Instructions to follow:
Among the entries below, take the line with "D2: diode (A" and the line with "R30: 2.2k (LINE, SUM) -> 6.8k (LINE, SUM)", and output them and every line between them exactly, with nothing else.

Information provided:
● ● ●
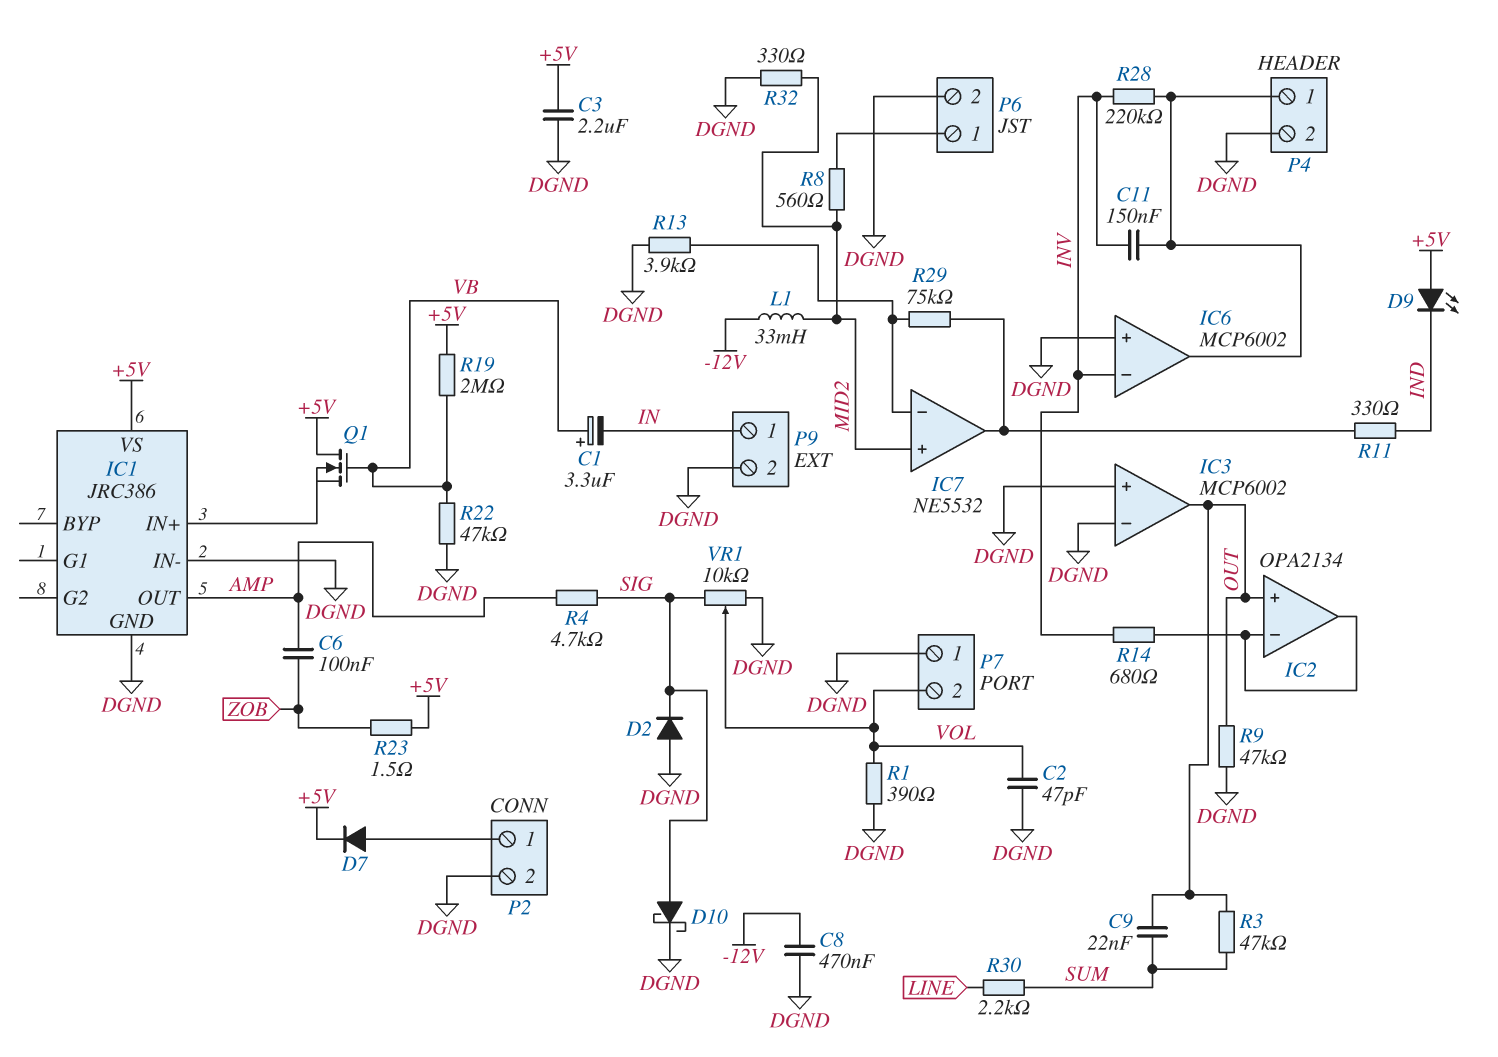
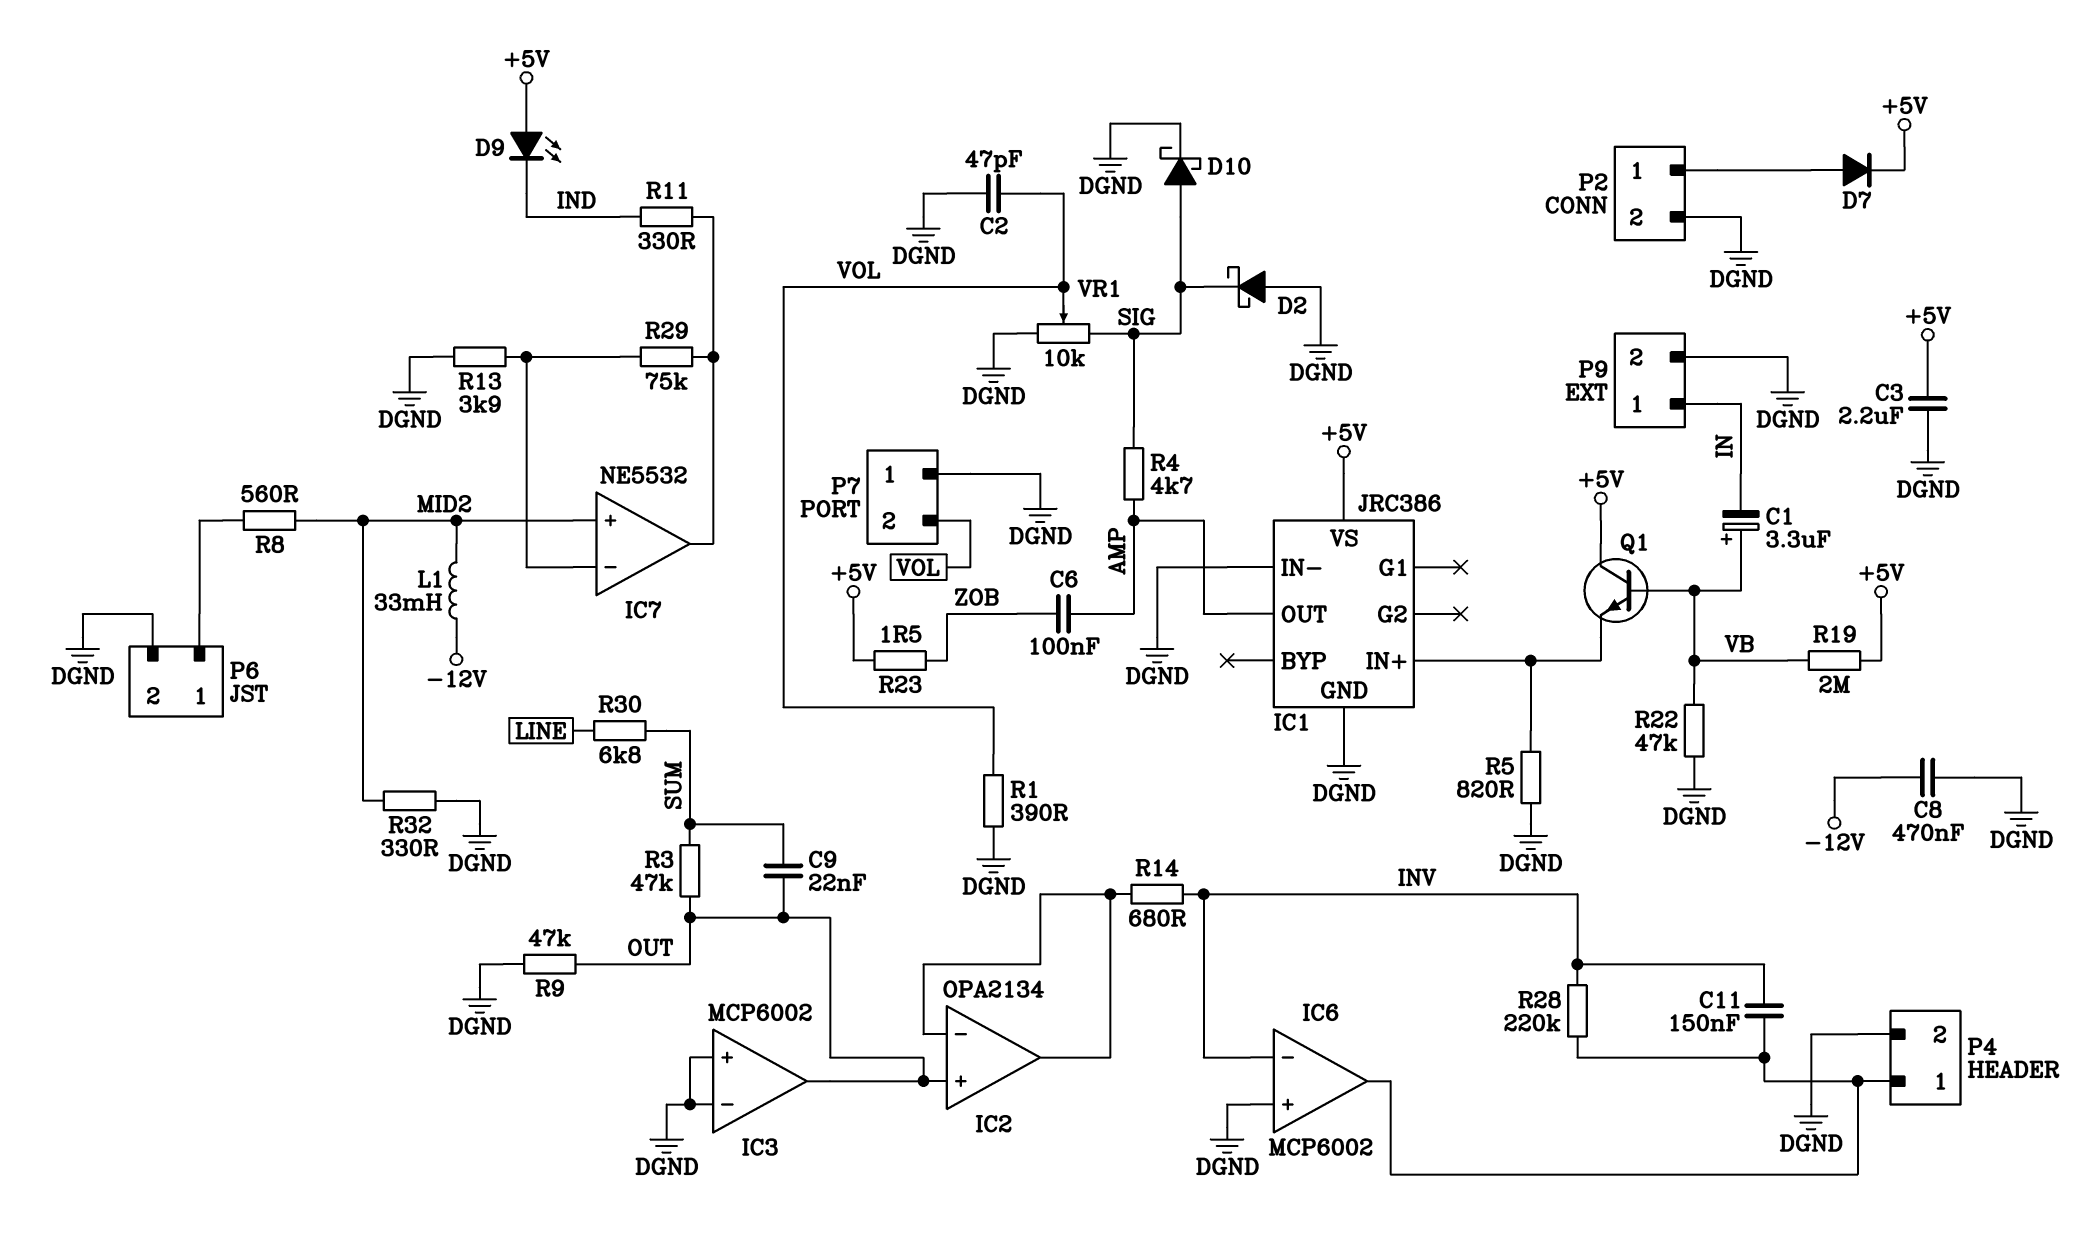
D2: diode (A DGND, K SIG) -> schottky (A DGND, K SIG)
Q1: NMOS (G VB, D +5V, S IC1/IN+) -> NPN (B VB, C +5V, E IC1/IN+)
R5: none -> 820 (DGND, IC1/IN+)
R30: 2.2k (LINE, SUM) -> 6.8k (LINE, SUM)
● ● ●
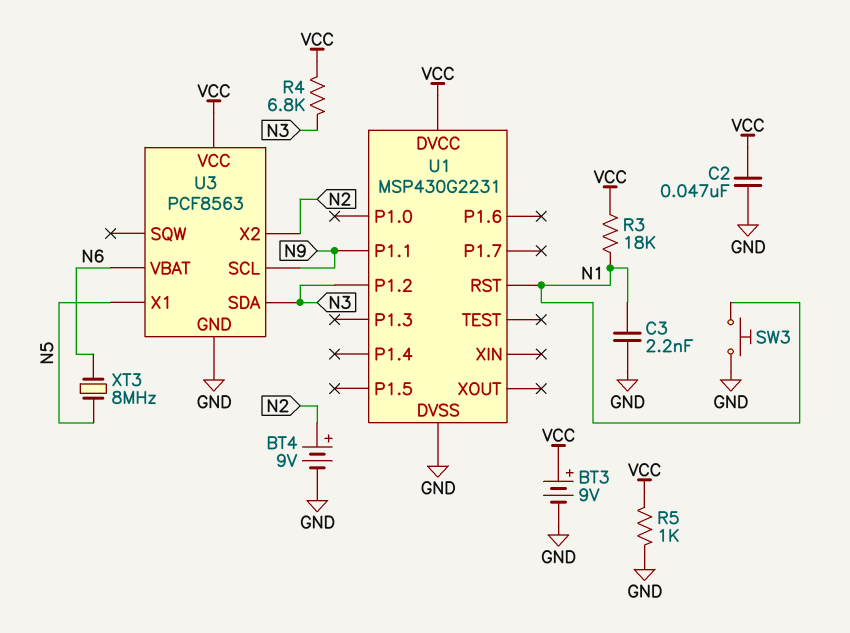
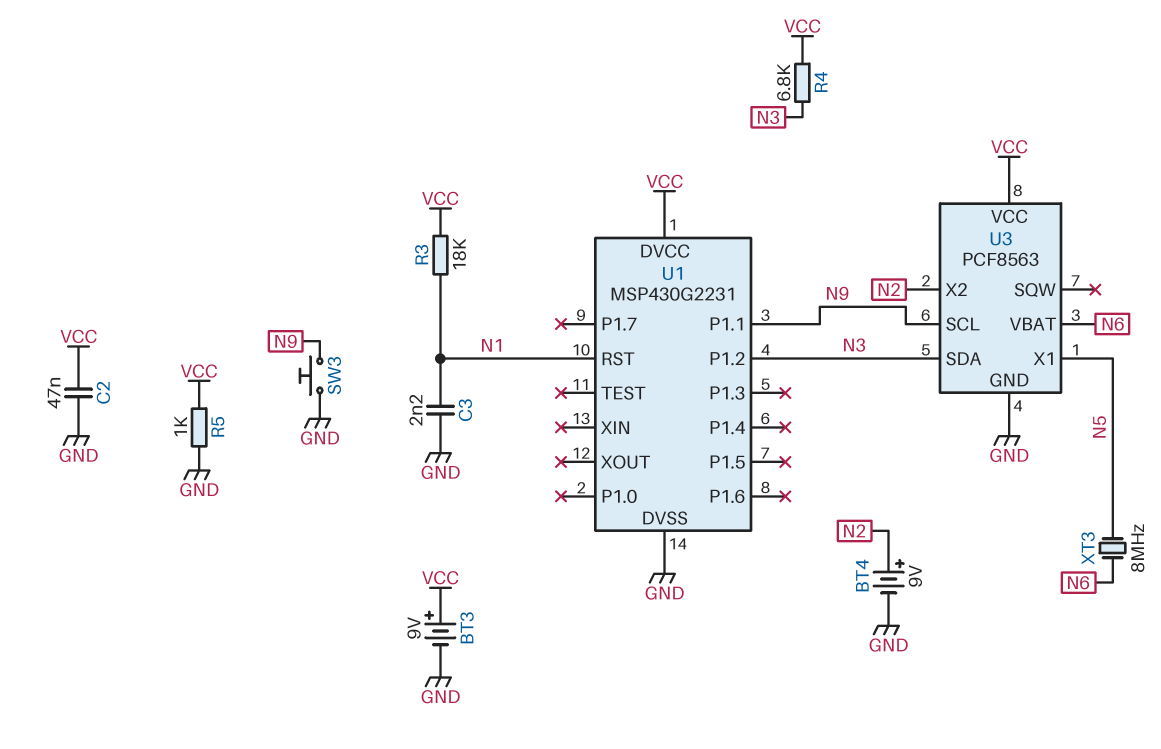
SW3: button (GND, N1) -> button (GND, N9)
● ● ●
Exercise response:
D2: diode (A DGND, K SIG) -> schottky (A DGND, K SIG)
Q1: NMOS (G VB, D +5V, S IC1/IN+) -> NPN (B VB, C +5V, E IC1/IN+)
R5: none -> 820 (DGND, IC1/IN+)
R30: 2.2k (LINE, SUM) -> 6.8k (LINE, SUM)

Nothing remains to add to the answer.